▶ [Assignment]: How do the lines below between the ones holding "purple 1x2 brick [453,272,536,335]" and "red 1x1 round brick [208,232,249,295]", inclusive, read? Give them again exactly, with no other lines.

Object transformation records
┄┄┄┄┄┄

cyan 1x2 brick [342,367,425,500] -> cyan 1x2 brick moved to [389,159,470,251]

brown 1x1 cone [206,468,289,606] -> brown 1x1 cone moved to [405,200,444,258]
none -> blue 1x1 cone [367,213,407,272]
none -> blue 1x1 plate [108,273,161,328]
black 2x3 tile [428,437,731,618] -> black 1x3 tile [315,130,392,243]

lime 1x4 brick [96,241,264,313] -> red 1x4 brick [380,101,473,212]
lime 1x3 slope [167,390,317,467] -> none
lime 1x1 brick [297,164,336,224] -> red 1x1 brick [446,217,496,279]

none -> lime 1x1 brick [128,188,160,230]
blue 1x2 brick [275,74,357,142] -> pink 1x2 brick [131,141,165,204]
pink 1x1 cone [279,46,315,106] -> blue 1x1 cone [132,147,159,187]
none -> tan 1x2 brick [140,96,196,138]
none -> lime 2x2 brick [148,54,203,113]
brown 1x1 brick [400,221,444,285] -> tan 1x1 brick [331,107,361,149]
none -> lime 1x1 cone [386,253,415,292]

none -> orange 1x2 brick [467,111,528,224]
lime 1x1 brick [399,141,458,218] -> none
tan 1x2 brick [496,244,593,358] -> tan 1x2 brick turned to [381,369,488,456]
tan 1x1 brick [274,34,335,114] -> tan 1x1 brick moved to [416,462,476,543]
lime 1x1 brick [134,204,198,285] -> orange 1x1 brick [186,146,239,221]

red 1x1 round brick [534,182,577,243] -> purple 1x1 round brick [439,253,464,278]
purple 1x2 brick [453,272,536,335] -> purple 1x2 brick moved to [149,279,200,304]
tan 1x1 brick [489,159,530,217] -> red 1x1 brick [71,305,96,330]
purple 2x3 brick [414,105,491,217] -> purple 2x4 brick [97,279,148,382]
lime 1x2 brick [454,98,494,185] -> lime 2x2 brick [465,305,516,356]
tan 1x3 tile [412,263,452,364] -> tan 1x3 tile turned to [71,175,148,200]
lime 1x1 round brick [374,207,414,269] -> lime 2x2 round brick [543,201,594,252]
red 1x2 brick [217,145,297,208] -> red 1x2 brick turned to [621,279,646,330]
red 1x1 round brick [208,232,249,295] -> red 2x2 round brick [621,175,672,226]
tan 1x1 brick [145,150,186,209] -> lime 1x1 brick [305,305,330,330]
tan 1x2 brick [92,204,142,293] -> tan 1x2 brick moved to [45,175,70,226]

┄┄┄┄┄┄

▶ [Solution to this task]:
purple 1x2 brick [453,272,536,335] -> purple 1x2 brick moved to [149,279,200,304]
tan 1x1 brick [489,159,530,217] -> red 1x1 brick [71,305,96,330]
purple 2x3 brick [414,105,491,217] -> purple 2x4 brick [97,279,148,382]
lime 1x2 brick [454,98,494,185] -> lime 2x2 brick [465,305,516,356]
tan 1x3 tile [412,263,452,364] -> tan 1x3 tile turned to [71,175,148,200]
lime 1x1 round brick [374,207,414,269] -> lime 2x2 round brick [543,201,594,252]
red 1x2 brick [217,145,297,208] -> red 1x2 brick turned to [621,279,646,330]
red 1x1 round brick [208,232,249,295] -> red 2x2 round brick [621,175,672,226]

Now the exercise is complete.